WHAT TO PRODUCE = Where in the records does the word "none" occur? Copy each line in which it does.

┌──

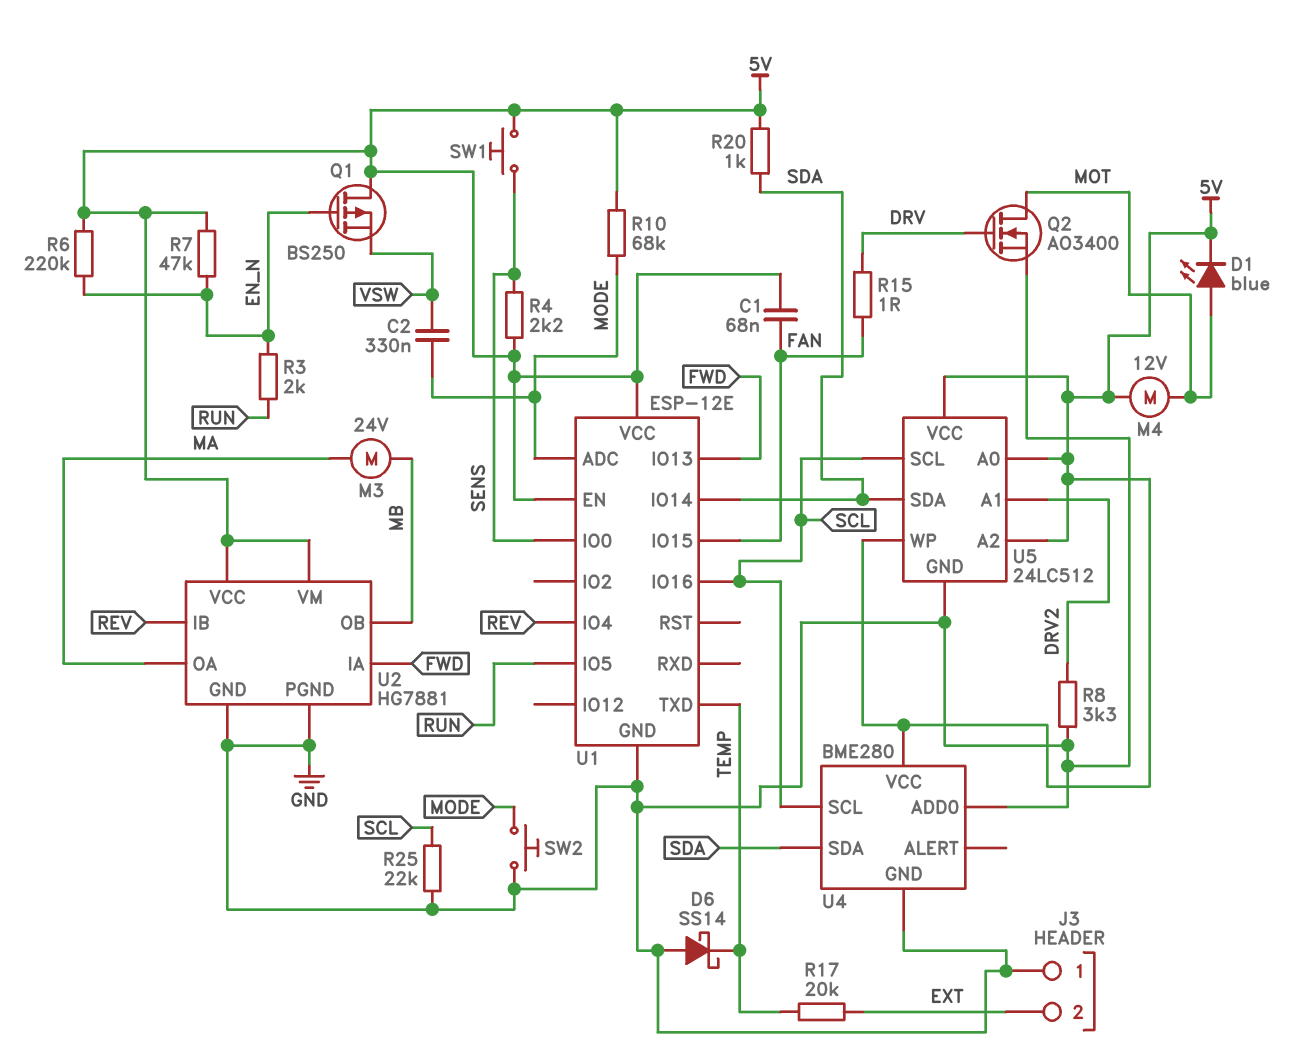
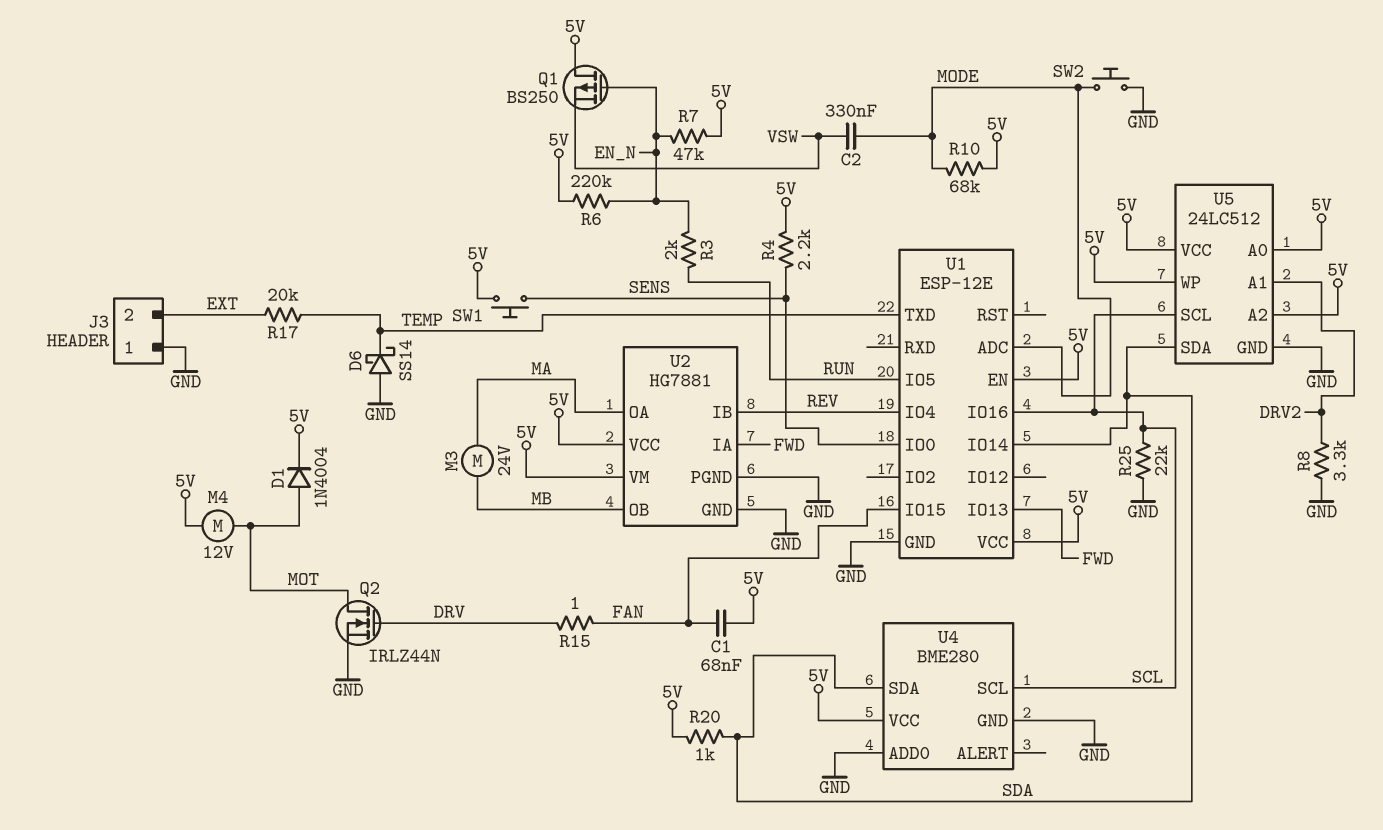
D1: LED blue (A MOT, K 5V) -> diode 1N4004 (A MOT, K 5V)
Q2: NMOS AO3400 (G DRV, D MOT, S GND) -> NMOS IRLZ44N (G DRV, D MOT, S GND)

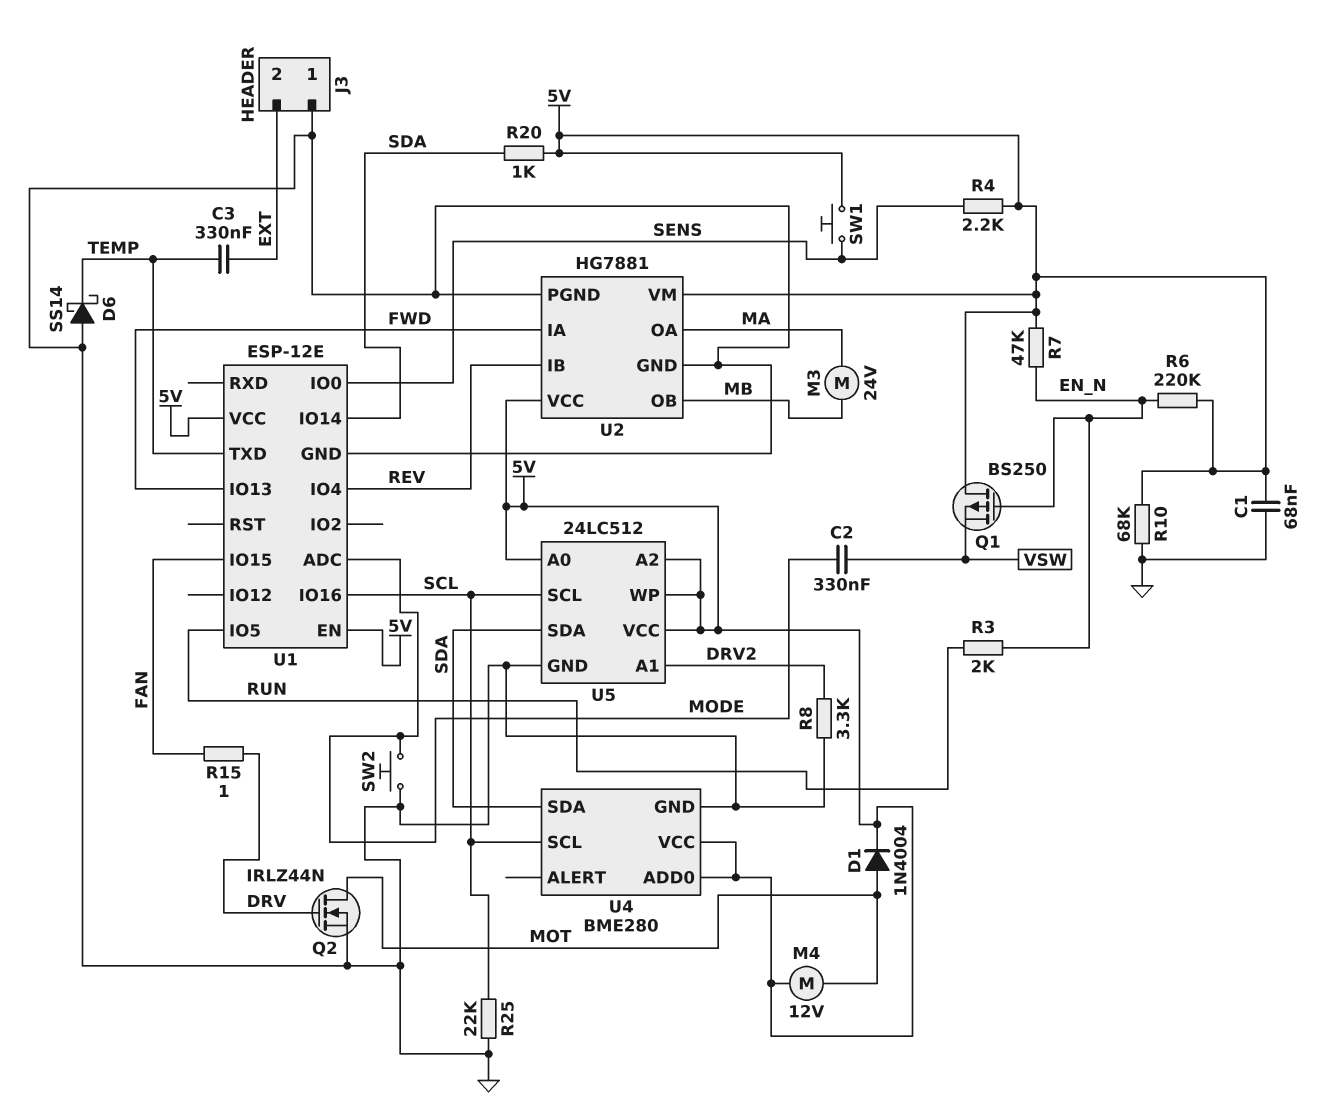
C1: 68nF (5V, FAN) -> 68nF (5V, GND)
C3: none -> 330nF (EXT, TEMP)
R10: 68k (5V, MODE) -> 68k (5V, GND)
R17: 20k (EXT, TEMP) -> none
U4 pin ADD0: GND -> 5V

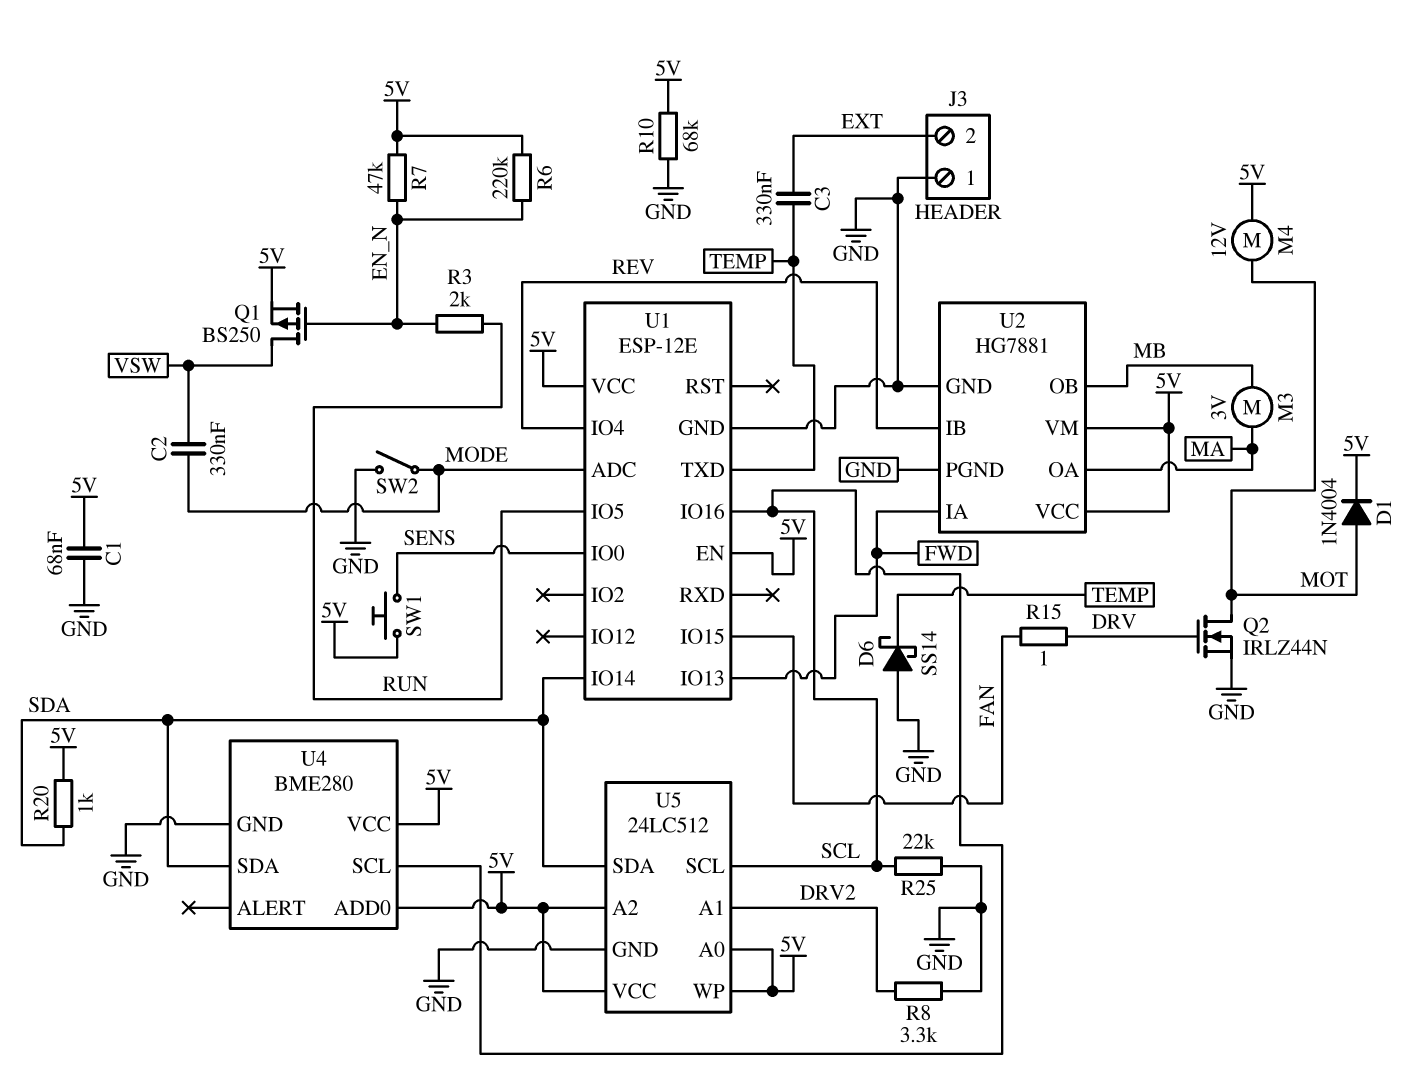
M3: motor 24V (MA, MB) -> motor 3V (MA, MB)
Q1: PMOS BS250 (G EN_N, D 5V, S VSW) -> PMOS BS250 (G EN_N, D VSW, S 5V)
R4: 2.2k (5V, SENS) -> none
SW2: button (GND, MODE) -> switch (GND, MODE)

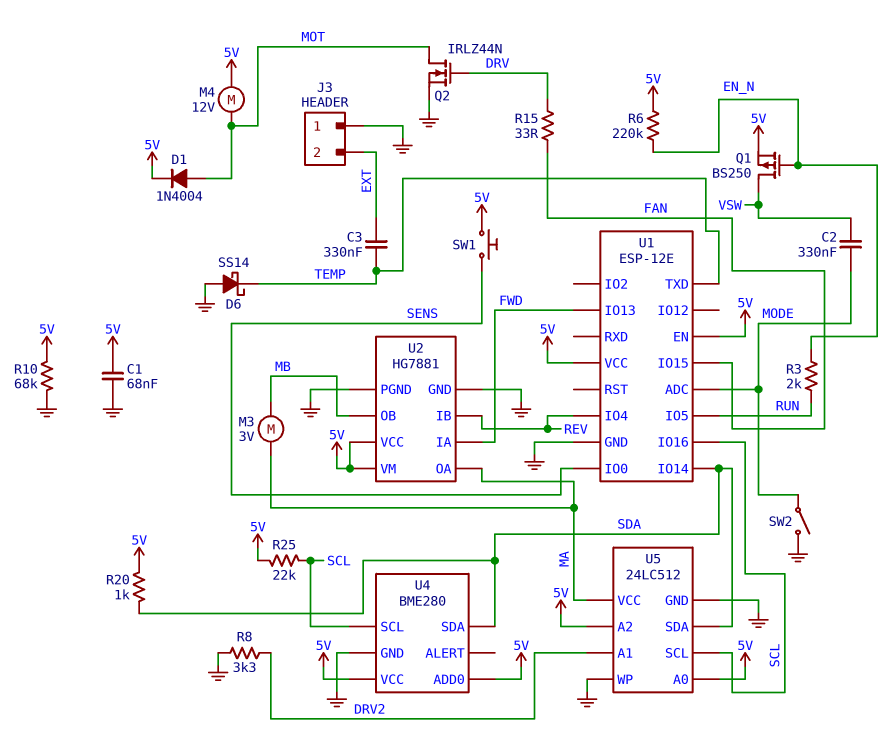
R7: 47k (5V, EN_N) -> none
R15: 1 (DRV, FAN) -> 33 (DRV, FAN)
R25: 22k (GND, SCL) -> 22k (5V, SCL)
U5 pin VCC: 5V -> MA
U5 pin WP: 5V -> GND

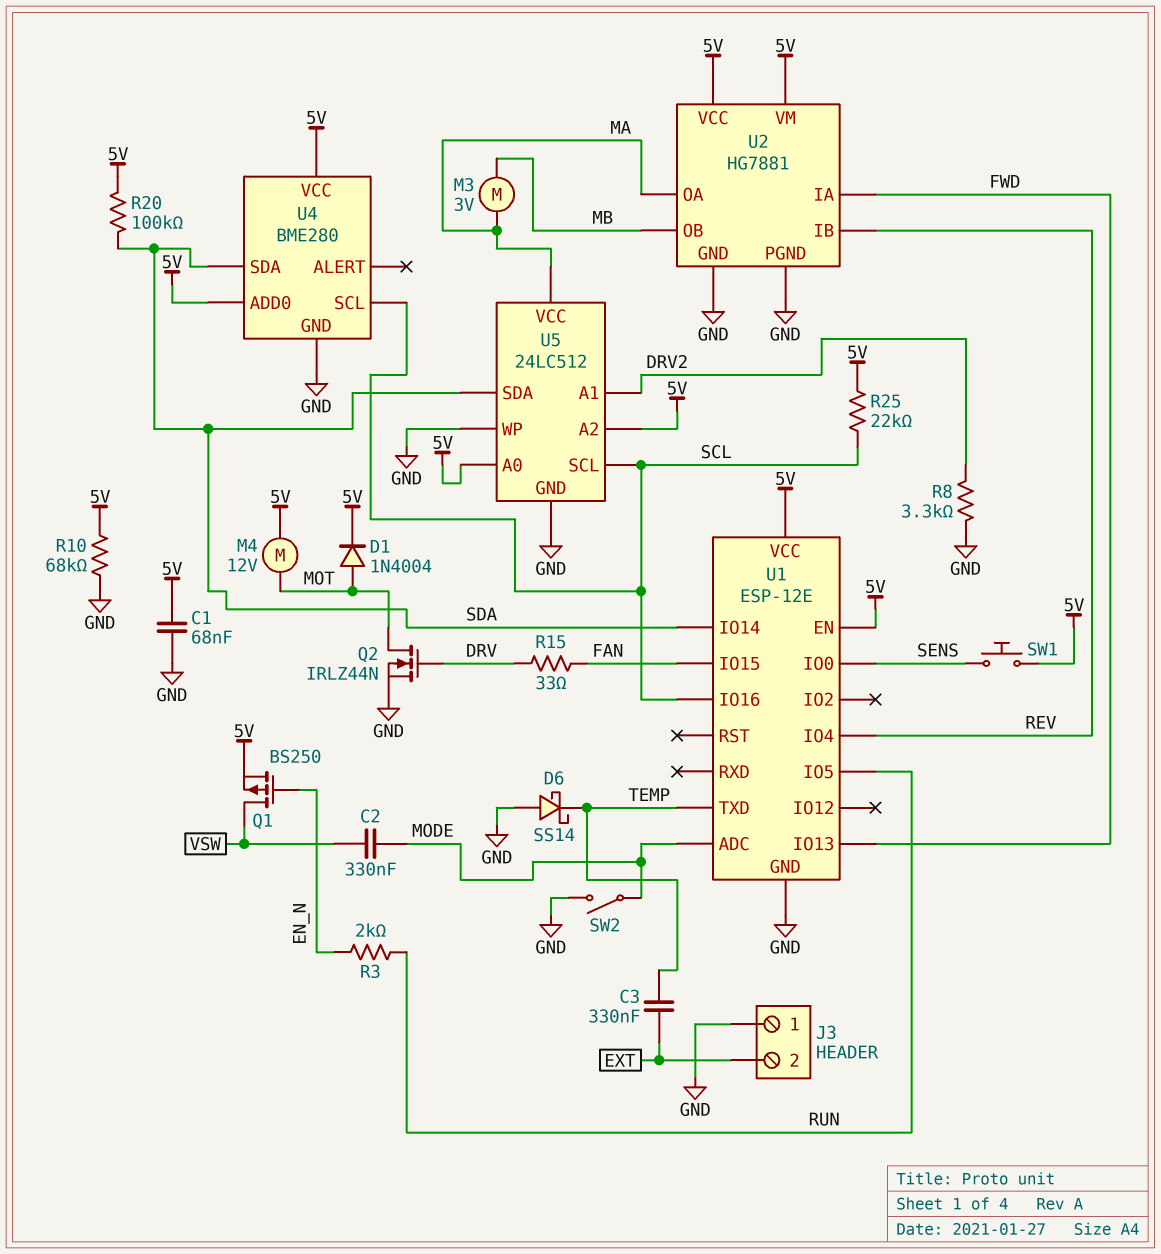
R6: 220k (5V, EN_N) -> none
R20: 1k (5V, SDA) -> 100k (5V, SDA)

└──

WRITTEN ANSWER =
C3: none -> 330nF (EXT, TEMP)
R17: 20k (EXT, TEMP) -> none
R4: 2.2k (5V, SENS) -> none
R7: 47k (5V, EN_N) -> none
R6: 220k (5V, EN_N) -> none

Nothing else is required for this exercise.